▽

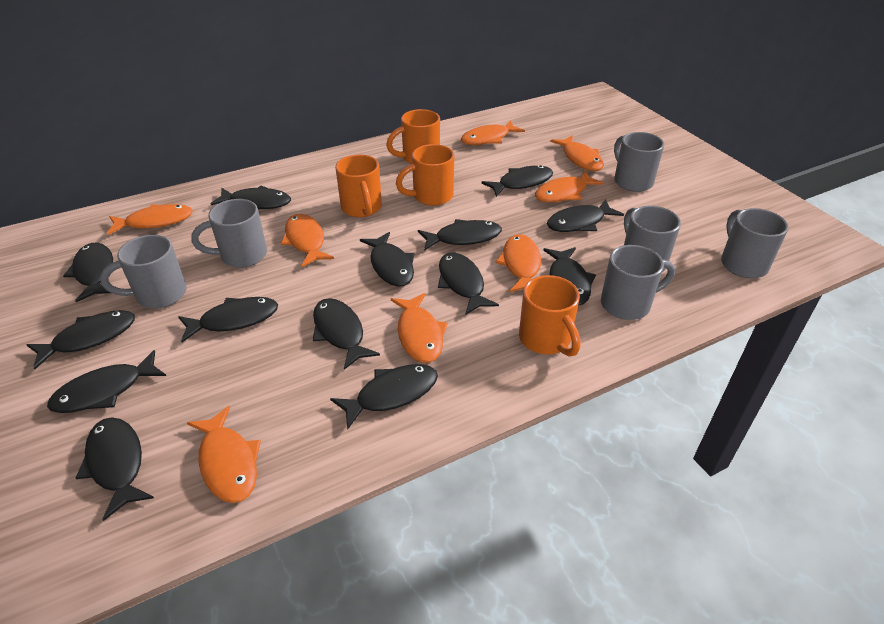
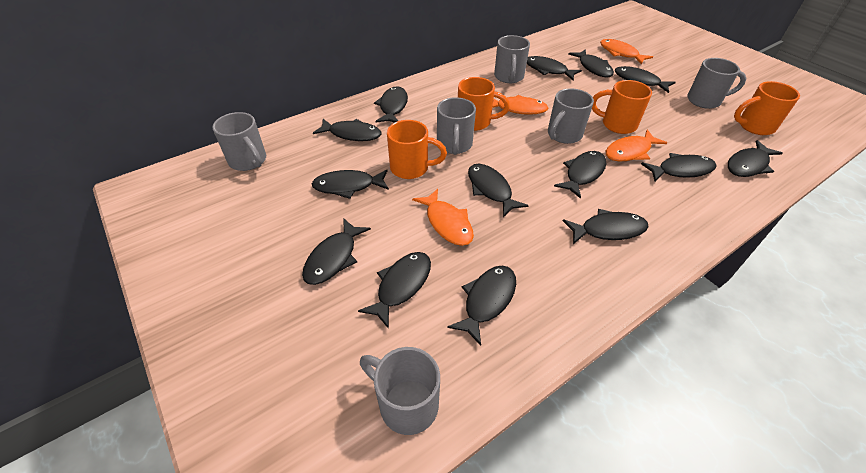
orange fish: 8 -> 4

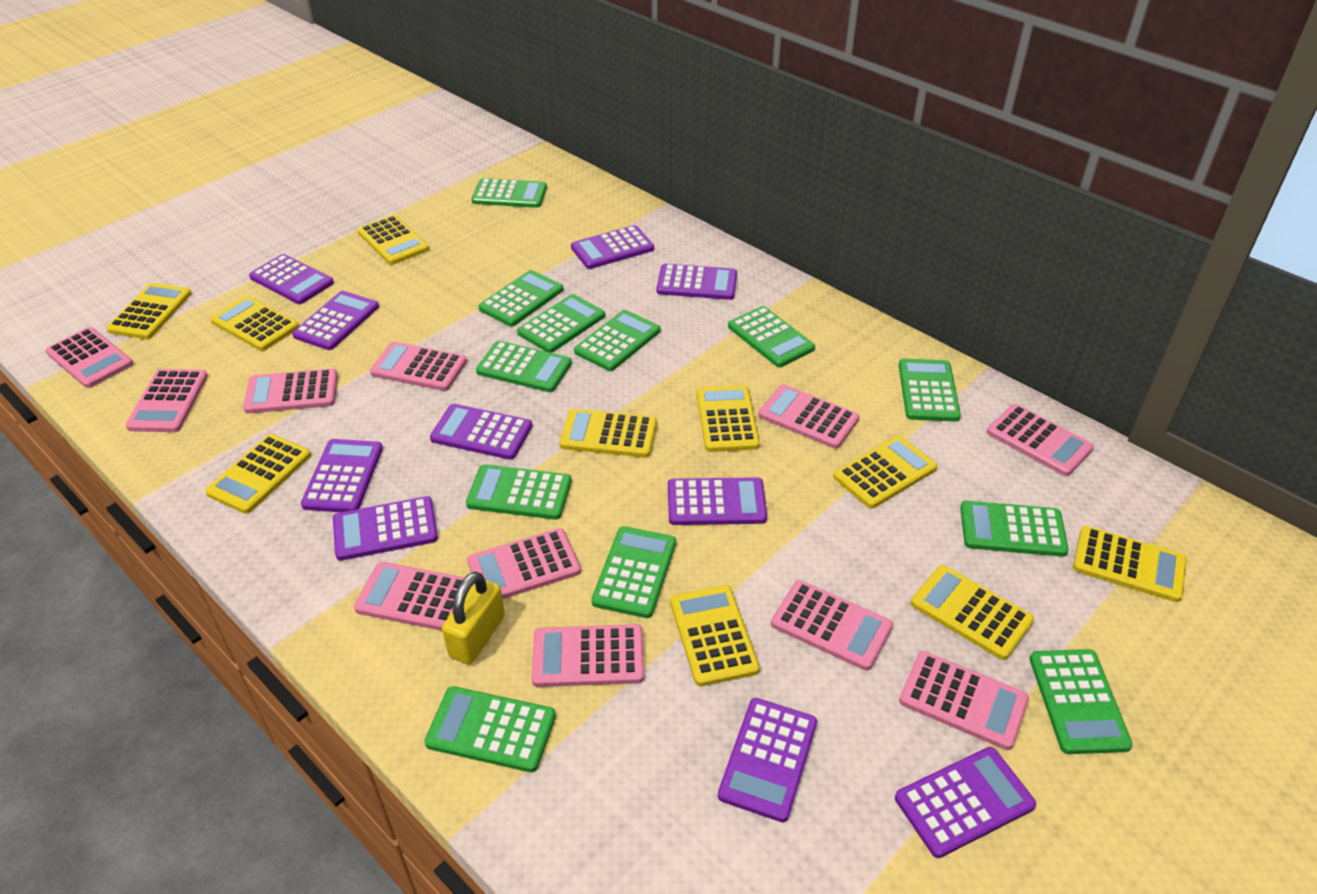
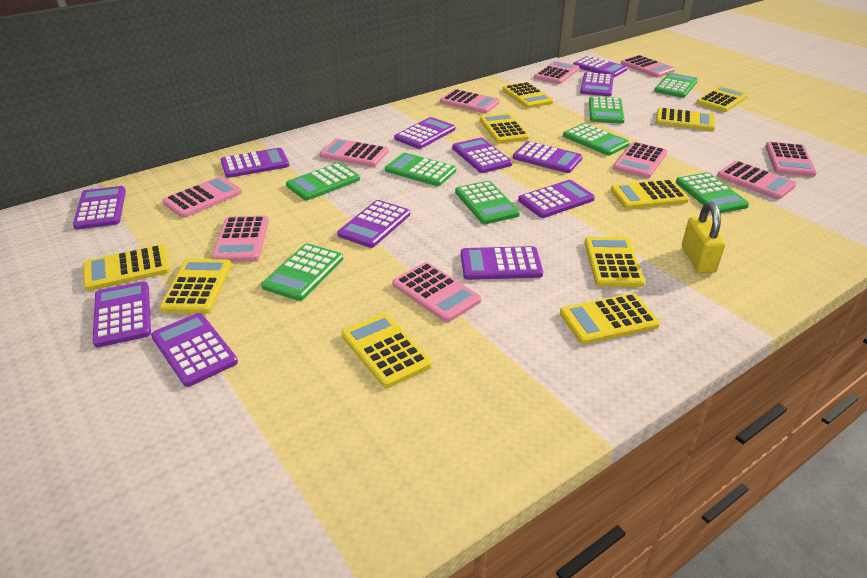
green calculator: 12 -> 8
pink calculator: 11 -> 10
purple calculator: 10 -> 12

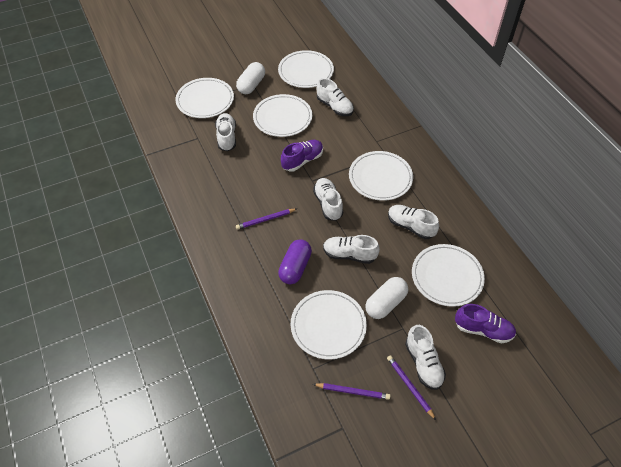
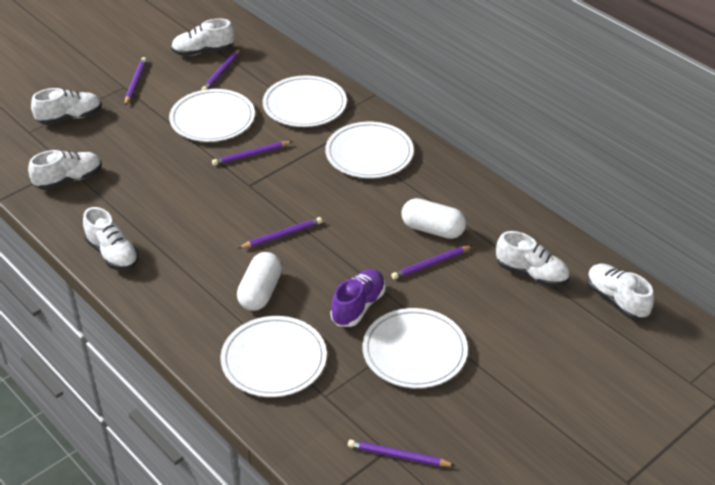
purple capsule: 1 -> 0
purple pencil: 3 -> 6
purple shoe: 2 -> 1
white plate: 6 -> 5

△

**What to do**
All lines of the material that contain the word "calculator" should be listed.

**The completed task**
green calculator: 12 -> 8
pink calculator: 11 -> 10
purple calculator: 10 -> 12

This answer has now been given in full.